## Problem
For the data below, restate word for word only the lines from the line containing "blue round brick D8" through the line containing "purple brick I9:I14", both ends included.

## Provided entries

____________________

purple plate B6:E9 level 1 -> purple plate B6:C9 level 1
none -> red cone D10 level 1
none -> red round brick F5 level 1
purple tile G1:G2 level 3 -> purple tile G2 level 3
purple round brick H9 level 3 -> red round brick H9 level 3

____________________

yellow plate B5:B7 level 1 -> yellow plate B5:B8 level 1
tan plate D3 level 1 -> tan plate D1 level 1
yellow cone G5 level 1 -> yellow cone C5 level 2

____________________

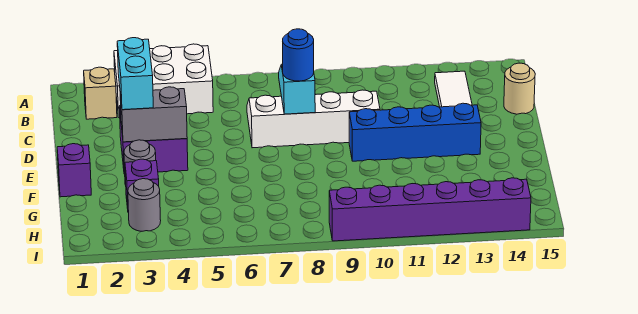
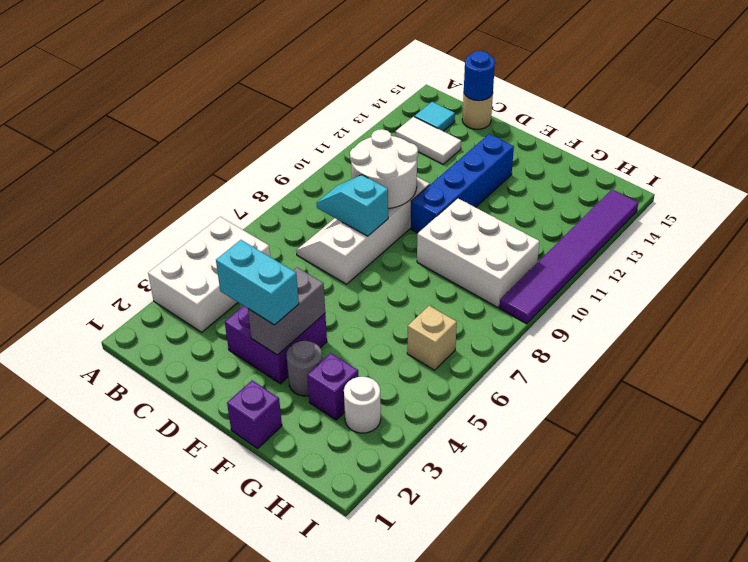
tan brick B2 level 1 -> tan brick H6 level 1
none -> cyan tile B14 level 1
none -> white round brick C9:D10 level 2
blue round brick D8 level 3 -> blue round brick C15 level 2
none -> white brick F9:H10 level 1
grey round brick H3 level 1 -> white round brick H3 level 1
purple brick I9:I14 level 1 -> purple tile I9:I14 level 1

____________________

## Solution to this task
blue round brick D8 level 3 -> blue round brick C15 level 2
none -> white brick F9:H10 level 1
grey round brick H3 level 1 -> white round brick H3 level 1
purple brick I9:I14 level 1 -> purple tile I9:I14 level 1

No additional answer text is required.